■ **EXERCISE**
For every line in the material, output its text exactly and exclude any image it holds.

■ **DATA SUPPLIED**
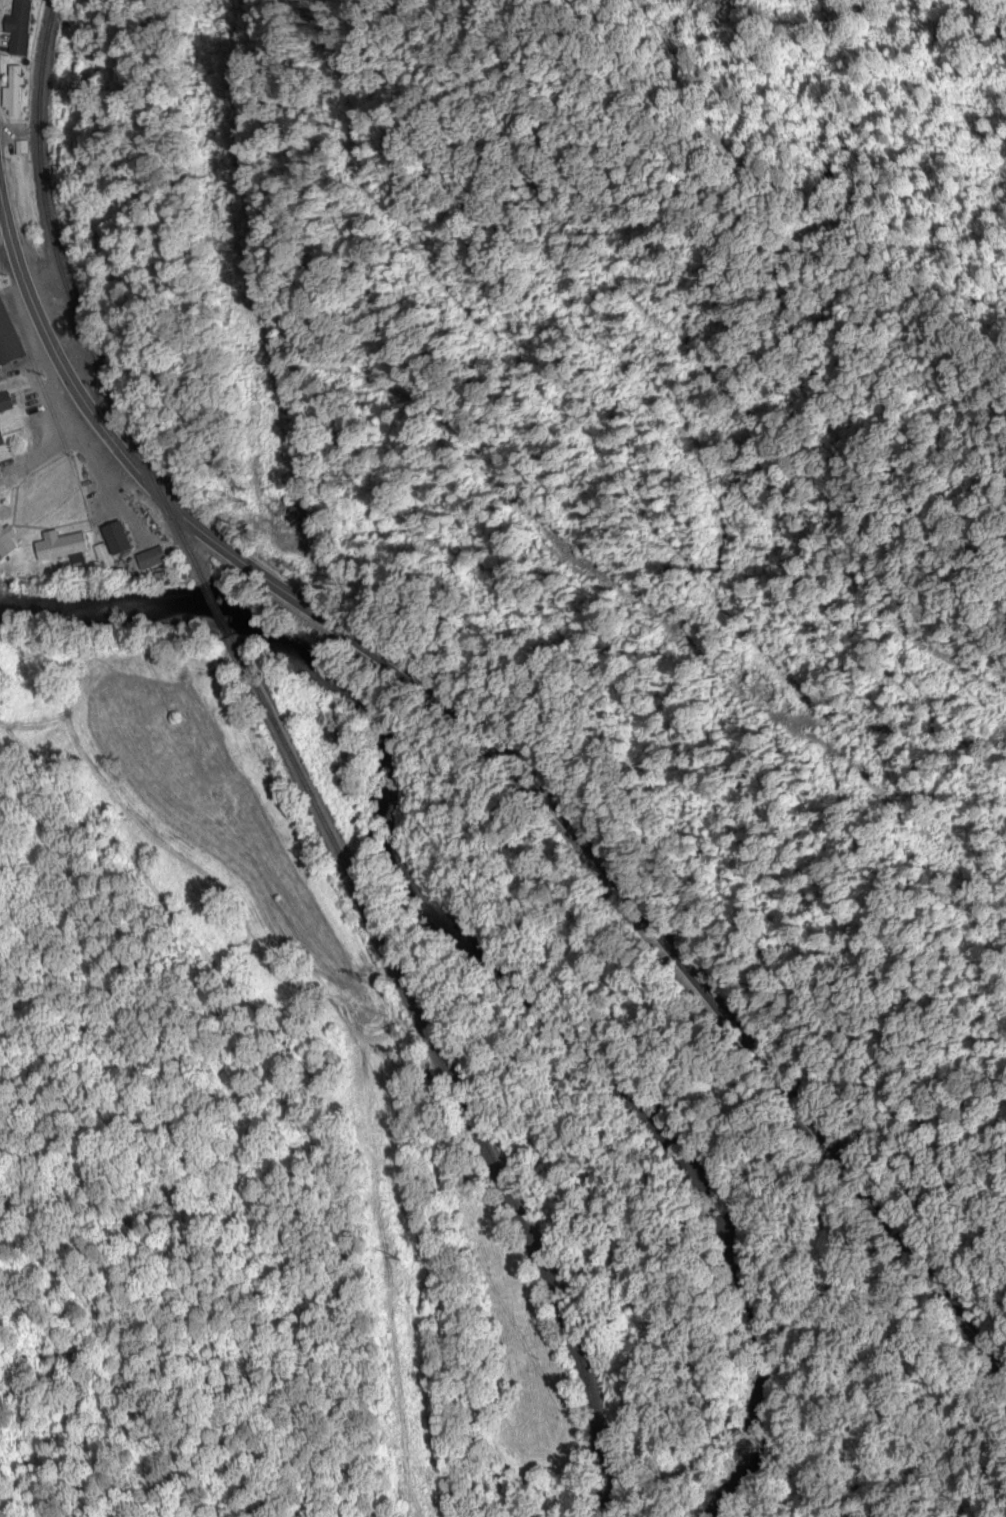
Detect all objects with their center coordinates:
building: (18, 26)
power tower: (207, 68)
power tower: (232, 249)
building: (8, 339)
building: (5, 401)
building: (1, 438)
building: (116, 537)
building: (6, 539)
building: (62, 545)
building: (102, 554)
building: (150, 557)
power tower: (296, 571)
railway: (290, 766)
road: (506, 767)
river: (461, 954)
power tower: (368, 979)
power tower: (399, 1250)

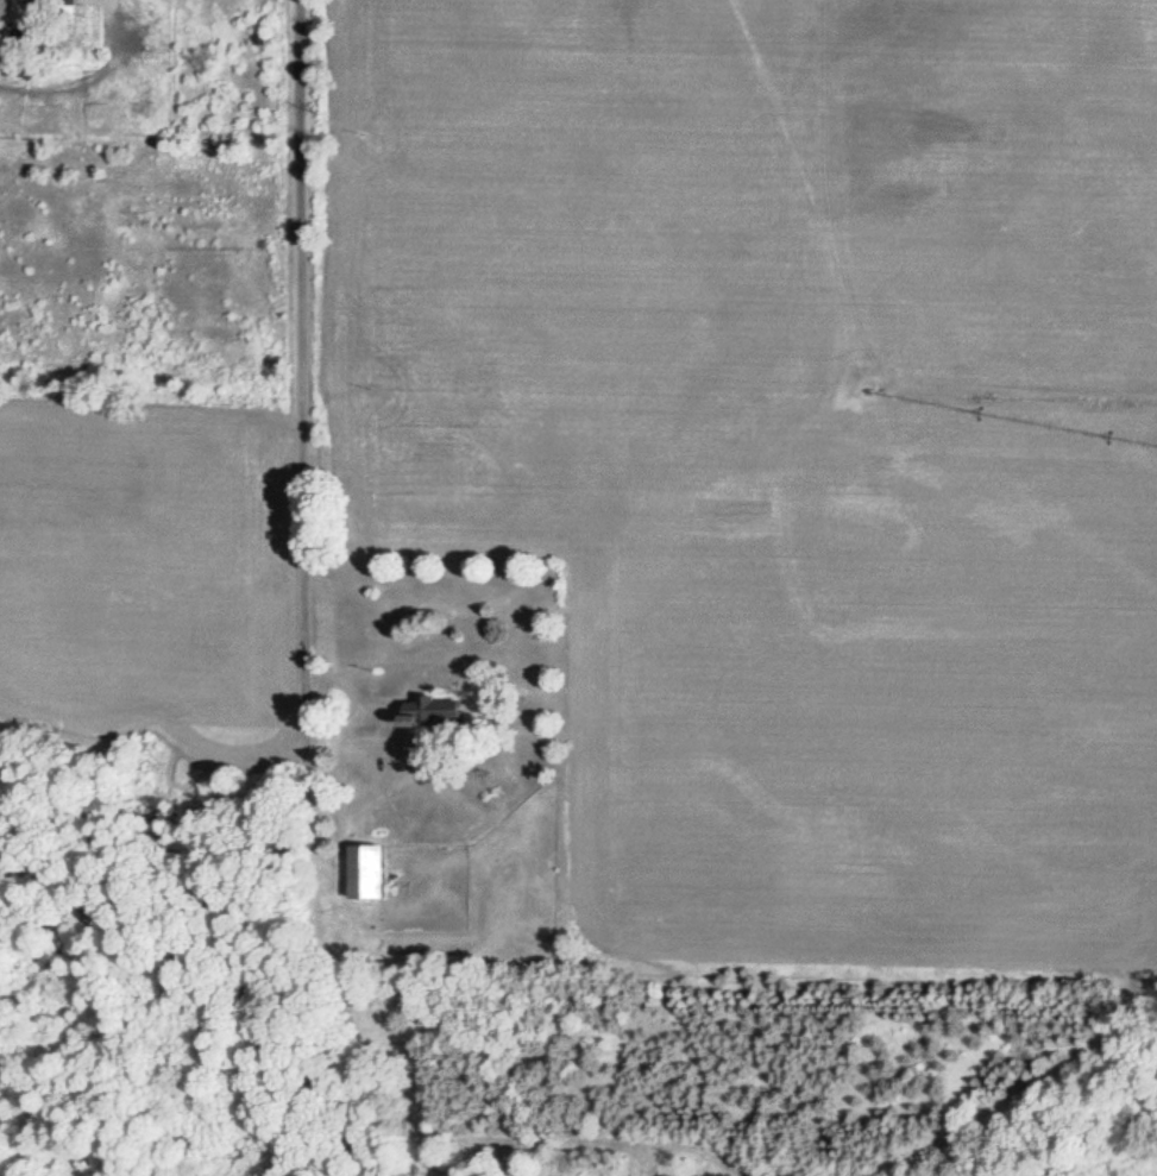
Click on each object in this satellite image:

■ **ANSWER BOX**
Detect all objects with their center coordinates:
building: (18, 26)
power tower: (207, 68)
power tower: (232, 249)
building: (8, 339)
building: (5, 401)
building: (1, 438)
building: (116, 537)
building: (6, 539)
building: (62, 545)
building: (102, 554)
building: (150, 557)
power tower: (296, 571)
railway: (290, 766)
road: (506, 767)
river: (461, 954)
power tower: (368, 979)
power tower: (399, 1250)

Click on each object in this satellite image:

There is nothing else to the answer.